— start Data for this task —

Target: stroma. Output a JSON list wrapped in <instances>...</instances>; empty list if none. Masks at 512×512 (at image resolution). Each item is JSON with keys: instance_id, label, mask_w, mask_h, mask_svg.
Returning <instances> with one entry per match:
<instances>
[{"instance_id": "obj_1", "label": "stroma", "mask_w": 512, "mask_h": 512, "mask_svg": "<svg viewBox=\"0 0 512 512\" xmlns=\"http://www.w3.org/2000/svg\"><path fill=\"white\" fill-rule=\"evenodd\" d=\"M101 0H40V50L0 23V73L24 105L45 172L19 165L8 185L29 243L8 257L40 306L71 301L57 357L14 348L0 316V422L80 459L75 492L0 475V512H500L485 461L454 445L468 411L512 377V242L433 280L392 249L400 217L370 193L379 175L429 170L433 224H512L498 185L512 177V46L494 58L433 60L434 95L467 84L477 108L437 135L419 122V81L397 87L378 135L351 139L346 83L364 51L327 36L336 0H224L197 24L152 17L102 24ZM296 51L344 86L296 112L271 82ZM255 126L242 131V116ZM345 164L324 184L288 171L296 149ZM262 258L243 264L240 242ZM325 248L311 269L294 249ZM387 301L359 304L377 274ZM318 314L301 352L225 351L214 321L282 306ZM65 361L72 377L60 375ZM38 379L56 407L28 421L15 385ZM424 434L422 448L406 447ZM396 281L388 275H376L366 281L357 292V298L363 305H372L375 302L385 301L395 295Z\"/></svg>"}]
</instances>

— end Data for this task —

[Exercise instructions] Set down all of the records shown above once more, exactly.

[Exercise solution]
Target: stroma. Output a JSON list wrapped in <instances>...</instances>; empty list if none. Masks at 512×512 (at image resolution). Each item is JSON with keys: instance_id, label, mask_w, mask_h, mask_svg.
Returning <instances> with one entry per match:
<instances>
[{"instance_id": "obj_1", "label": "stroma", "mask_w": 512, "mask_h": 512, "mask_svg": "<svg viewBox=\"0 0 512 512\" xmlns=\"http://www.w3.org/2000/svg\"><path fill=\"white\" fill-rule=\"evenodd\" d=\"M101 0H40V50L0 23V73L24 105L45 172L19 165L8 185L29 243L8 257L40 306L71 301L57 357L14 348L0 316V422L80 459L75 492L0 475V512H500L485 461L454 445L468 411L512 377V242L433 280L392 249L400 217L370 193L379 175L429 170L433 224H512L498 185L512 177V46L494 58L433 60L434 95L467 84L477 108L437 135L419 122V81L397 87L378 135L351 139L346 83L364 51L327 36L336 0H224L197 24L152 17L102 24ZM296 51L344 86L296 112L271 82ZM255 126L242 131V116ZM345 164L324 184L288 171L296 149ZM262 258L243 264L240 242ZM325 248L311 269L294 249ZM387 301L359 304L377 274ZM318 314L301 352L225 351L214 321L282 306ZM65 361L72 377L60 375ZM38 379L56 407L28 421L15 385ZM424 434L422 448L406 447ZM396 281L388 275H376L366 281L357 292V298L363 305H372L375 302L385 301L395 295Z\"/></svg>"}]
</instances>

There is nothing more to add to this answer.